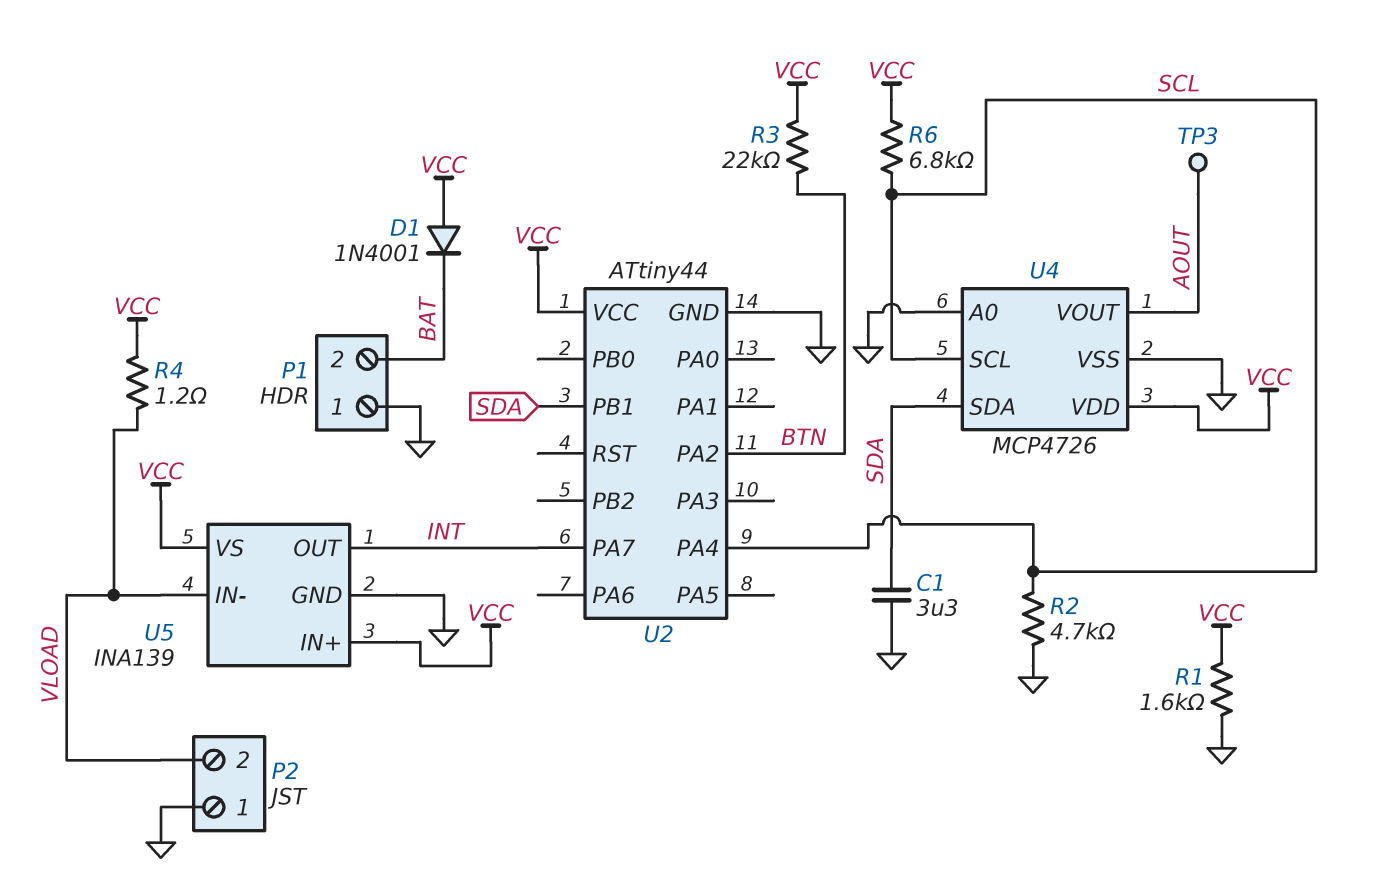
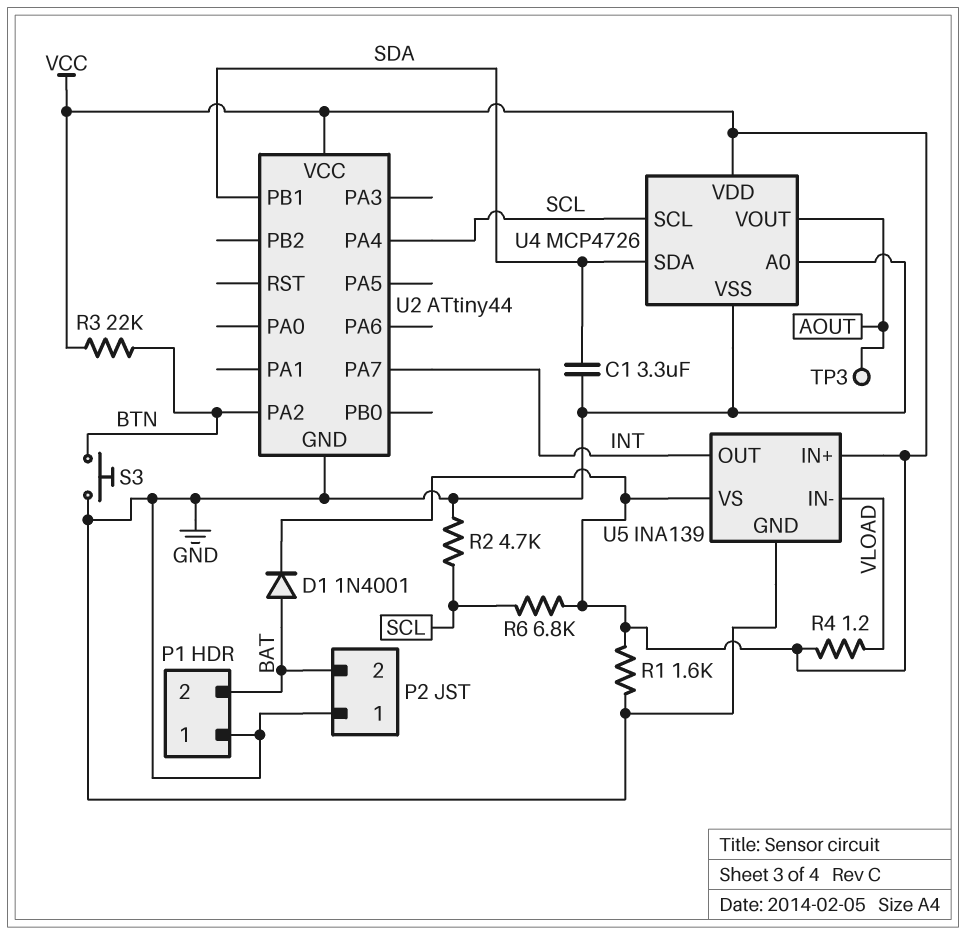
D1: diode 1N4001 (A VCC, K BAT) -> diode 1N4001 (A BAT, K VCC)
P2 pin 2: VLOAD -> BAT
S3: none -> button (BTN, GND)

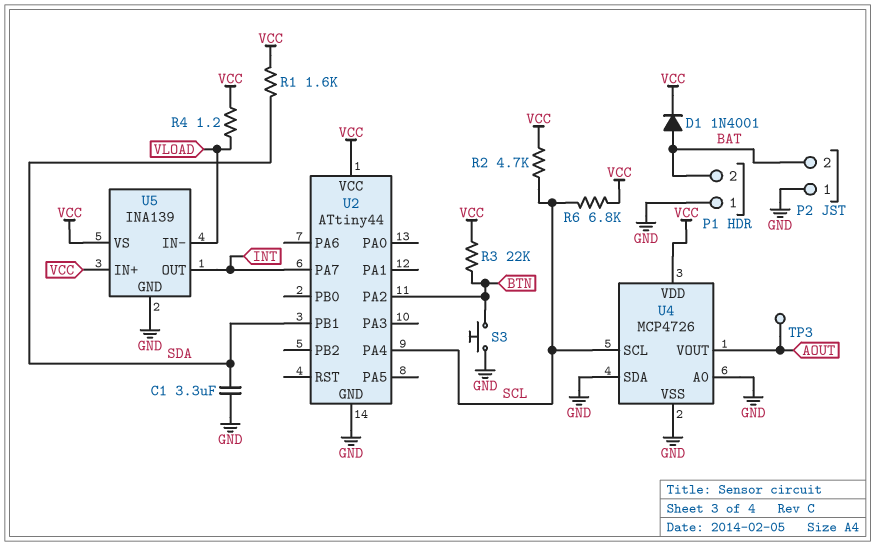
R1: 1.6k (GND, VCC) -> 1.6k (SDA, VCC)
R2: 4.7k (GND, SCL) -> 4.7k (SCL, VCC)
U4 pin SDA: SDA -> GND

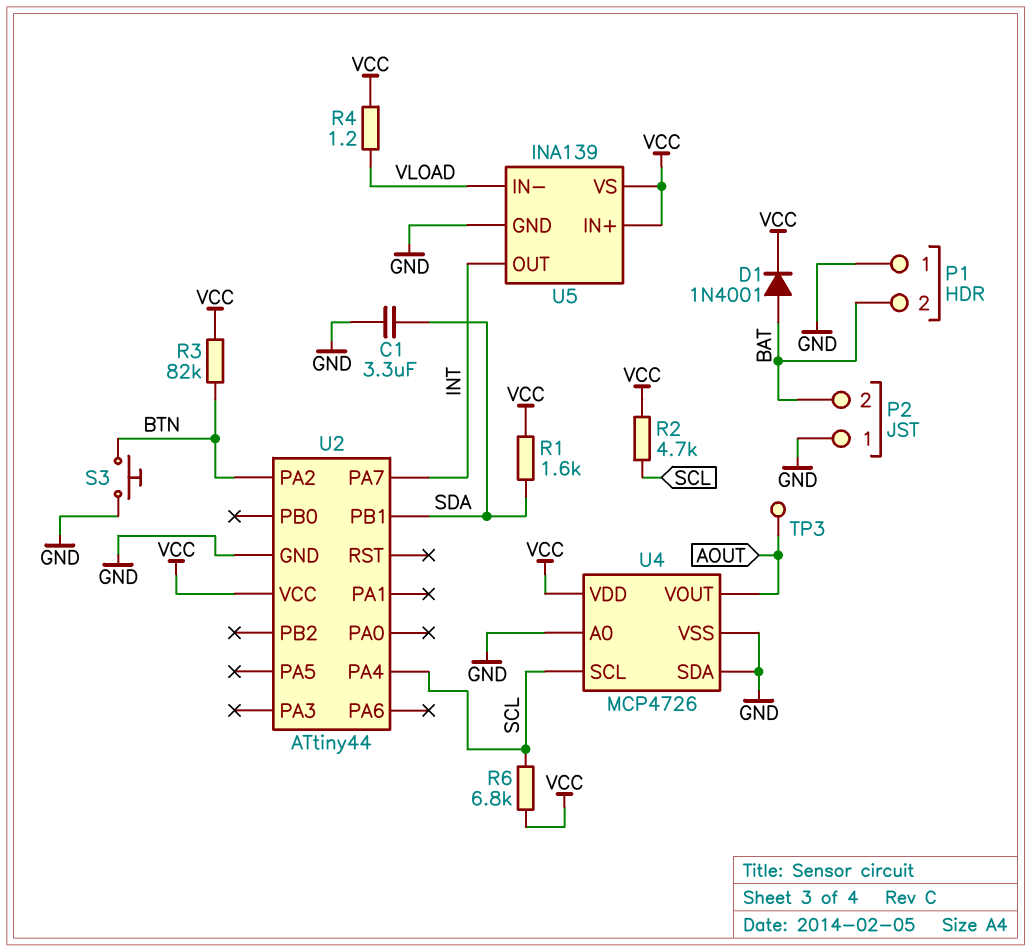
R3: 22k (BTN, VCC) -> 82k (BTN, VCC)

EXERCISE DESCRIPTION
Each entry needs to be returned verbatim, with its pictures left out.

ANSWER
D1: diode 1N4001 (A VCC, K BAT) -> diode 1N4001 (A BAT, K VCC)
P2 pin 2: VLOAD -> BAT
S3: none -> button (BTN, GND)

R1: 1.6k (GND, VCC) -> 1.6k (SDA, VCC)
R2: 4.7k (GND, SCL) -> 4.7k (SCL, VCC)
U4 pin SDA: SDA -> GND

R3: 22k (BTN, VCC) -> 82k (BTN, VCC)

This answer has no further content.